■ **Assignment**: Retype, without pictures, the line holding "red ball: 2 -> 4" and each line below it through the final line.

■ **Extracted data**:
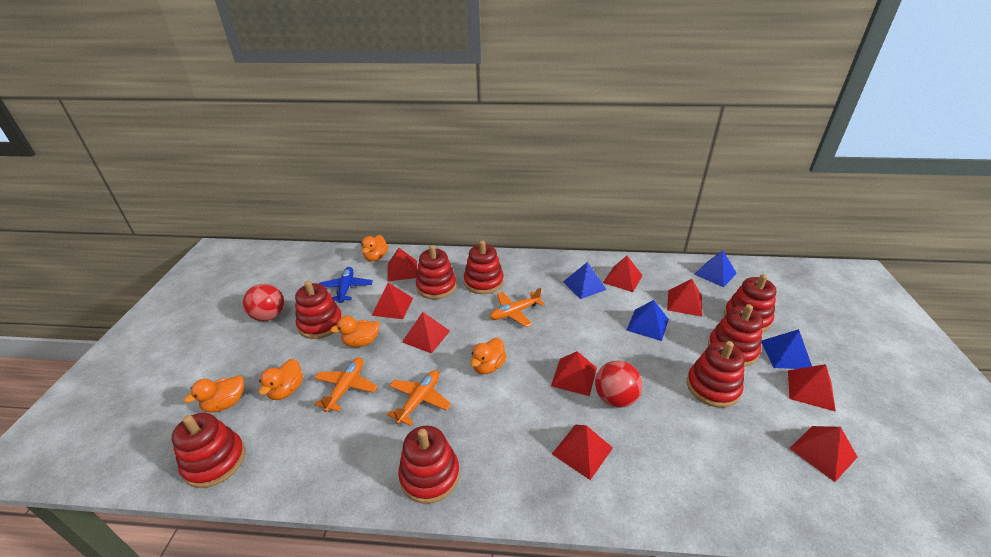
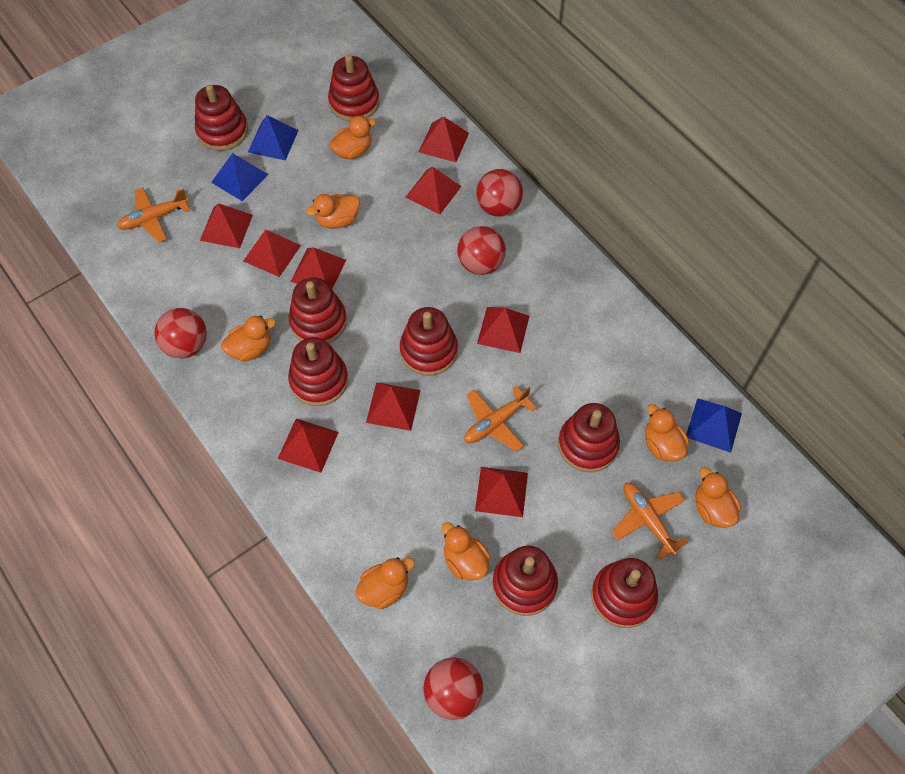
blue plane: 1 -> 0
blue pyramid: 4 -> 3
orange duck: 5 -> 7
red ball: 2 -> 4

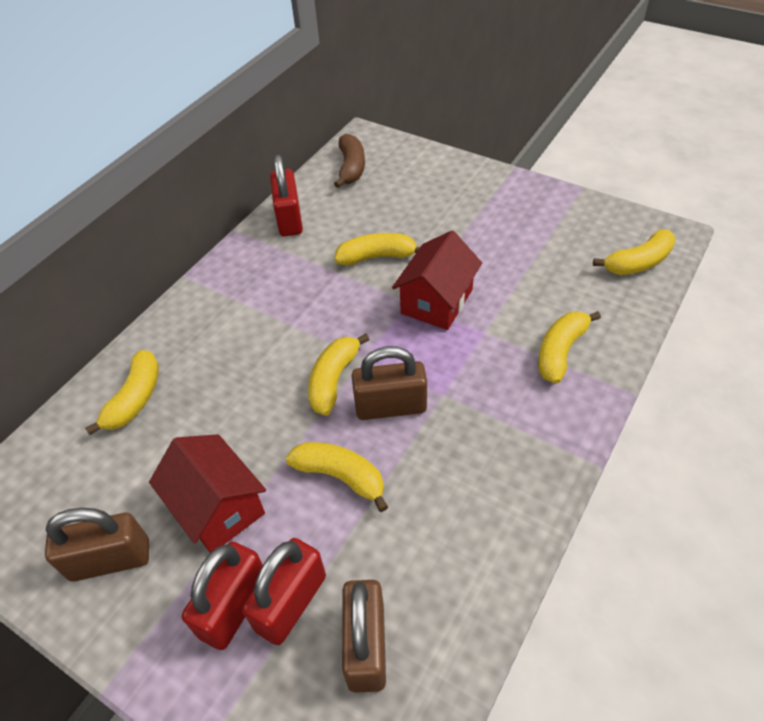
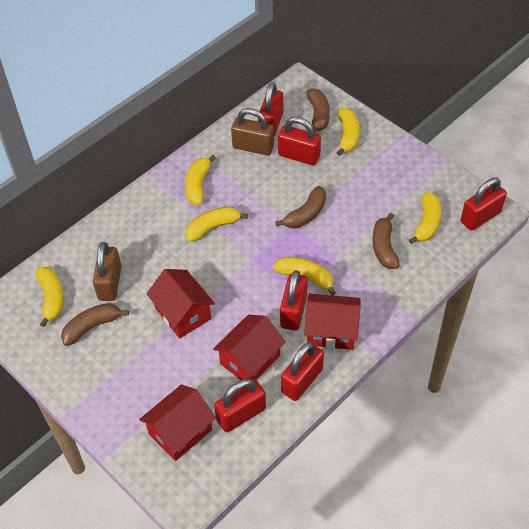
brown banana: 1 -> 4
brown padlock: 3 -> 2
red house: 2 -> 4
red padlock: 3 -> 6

■ **Answer space**:
red ball: 2 -> 4

brown banana: 1 -> 4
brown padlock: 3 -> 2
red house: 2 -> 4
red padlock: 3 -> 6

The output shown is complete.